### [Exercise goal]
Which lines belong in your copy? Those from the start of the data through the line with "camera: 10 degrees left, 5 degrees down", exactly as written, without any pictures.

### [Source material]

------------------------------------

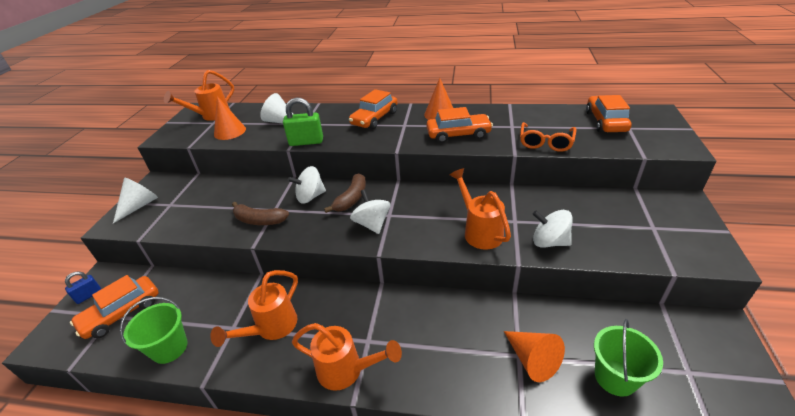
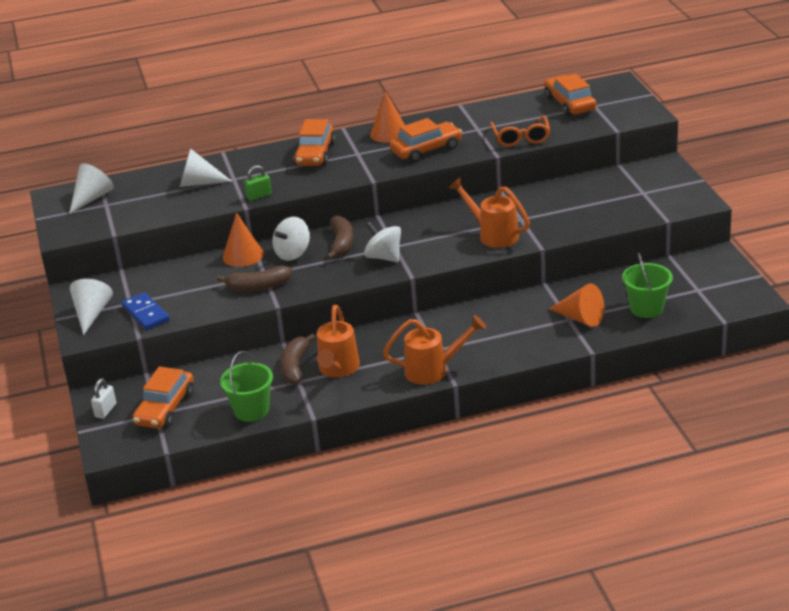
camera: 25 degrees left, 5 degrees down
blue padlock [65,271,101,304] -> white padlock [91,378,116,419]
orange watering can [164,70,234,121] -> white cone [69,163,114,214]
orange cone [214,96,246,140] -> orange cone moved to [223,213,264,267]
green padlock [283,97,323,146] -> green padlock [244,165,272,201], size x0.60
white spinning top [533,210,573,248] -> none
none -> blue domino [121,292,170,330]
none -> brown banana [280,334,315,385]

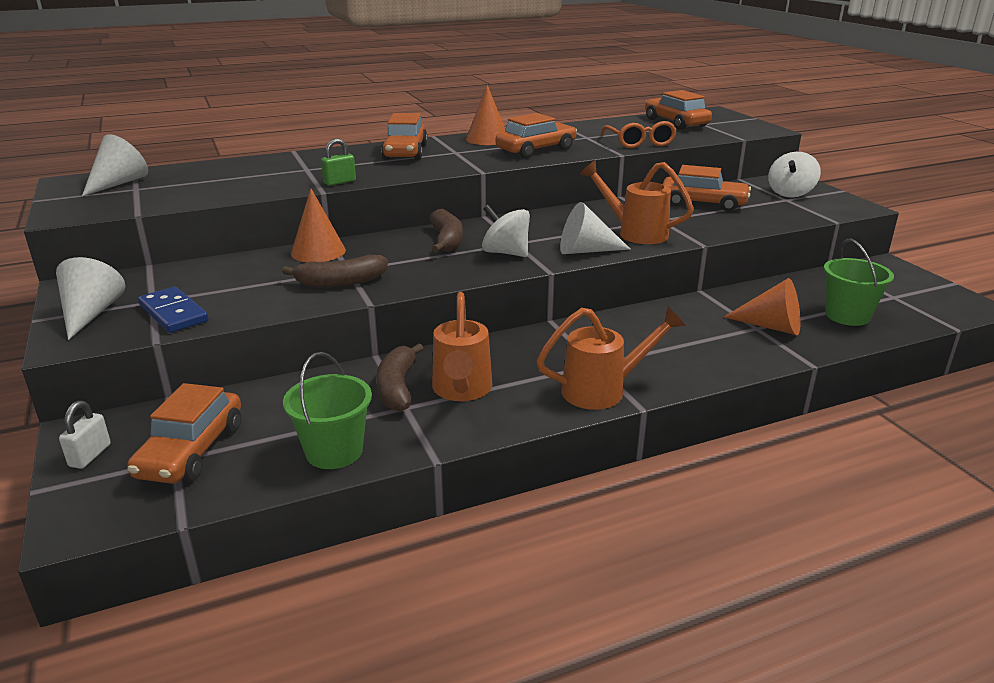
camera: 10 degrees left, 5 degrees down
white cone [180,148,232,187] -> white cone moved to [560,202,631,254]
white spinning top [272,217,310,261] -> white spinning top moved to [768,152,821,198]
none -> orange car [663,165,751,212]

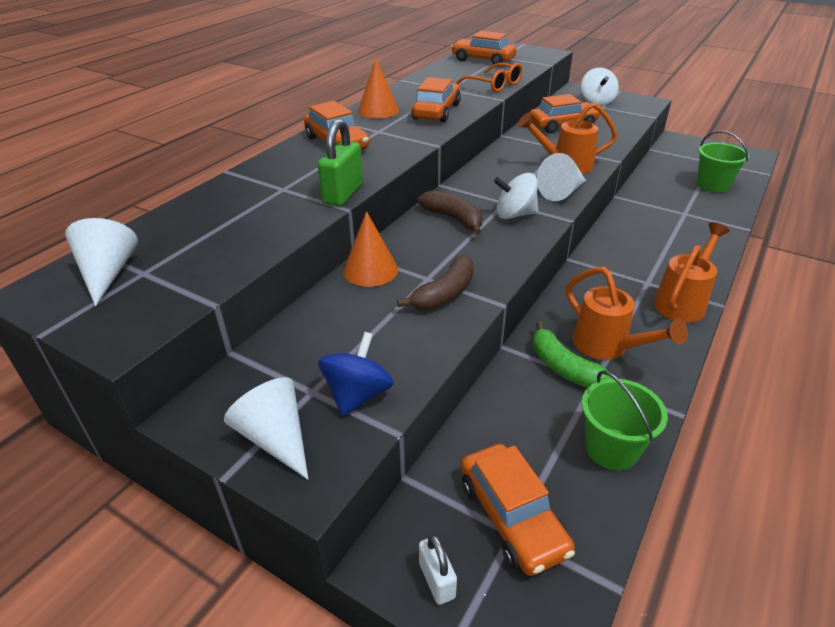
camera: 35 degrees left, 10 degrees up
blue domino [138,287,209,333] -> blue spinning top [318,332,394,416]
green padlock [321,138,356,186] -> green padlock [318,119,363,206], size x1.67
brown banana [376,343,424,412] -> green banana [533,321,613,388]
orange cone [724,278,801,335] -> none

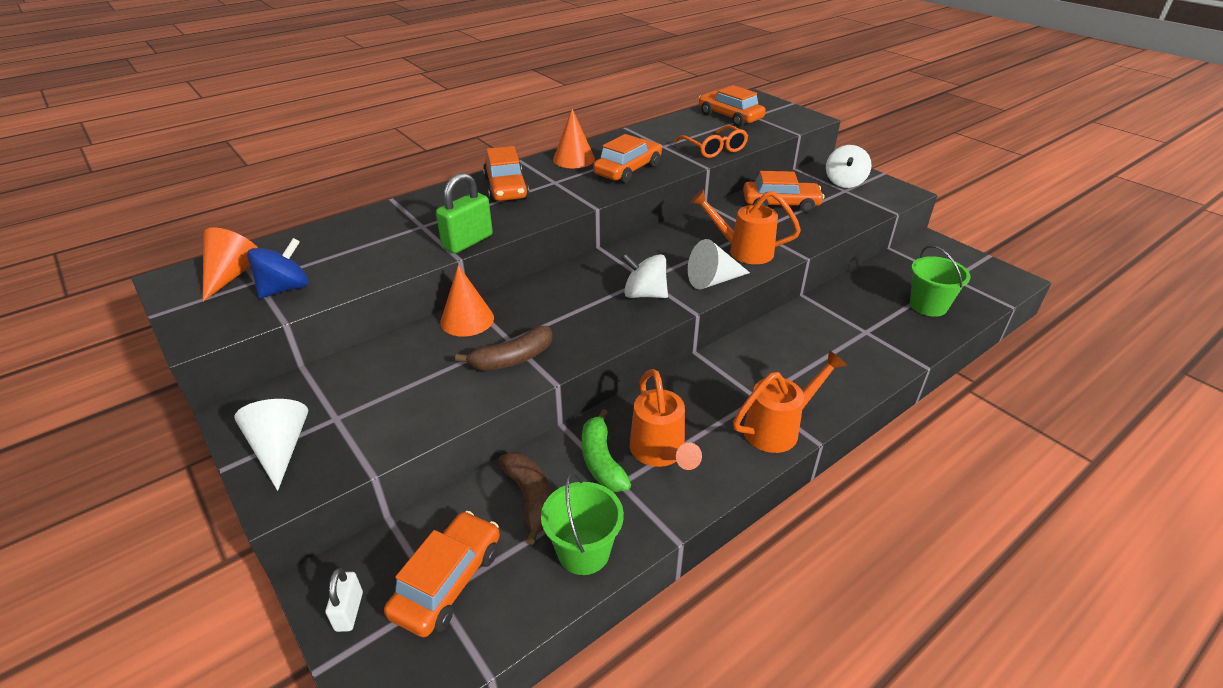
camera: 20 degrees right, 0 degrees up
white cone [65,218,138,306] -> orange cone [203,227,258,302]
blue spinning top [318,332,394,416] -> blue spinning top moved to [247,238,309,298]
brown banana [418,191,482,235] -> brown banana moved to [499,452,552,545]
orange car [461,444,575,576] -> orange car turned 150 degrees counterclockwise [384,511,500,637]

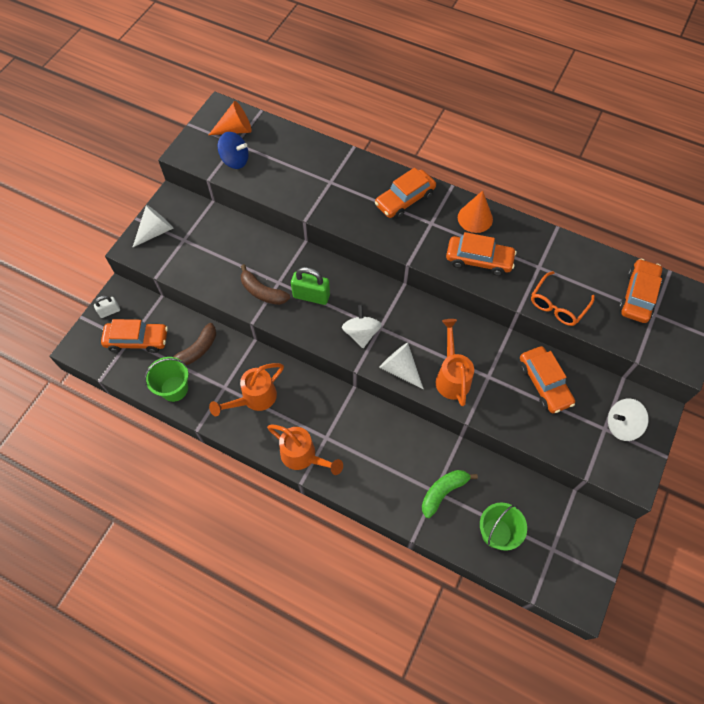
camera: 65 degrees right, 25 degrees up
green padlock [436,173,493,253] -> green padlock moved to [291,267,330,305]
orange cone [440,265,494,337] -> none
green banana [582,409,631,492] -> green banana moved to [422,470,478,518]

------------------------------------

### [Task output]
camera: 25 degrees left, 5 degrees down
blue padlock [65,271,101,304] -> white padlock [91,378,116,419]
orange watering can [164,70,234,121] -> white cone [69,163,114,214]
orange cone [214,96,246,140] -> orange cone moved to [223,213,264,267]
green padlock [283,97,323,146] -> green padlock [244,165,272,201], size x0.60
white spinning top [533,210,573,248] -> none
none -> blue domino [121,292,170,330]
none -> brown banana [280,334,315,385]

camera: 10 degrees left, 5 degrees down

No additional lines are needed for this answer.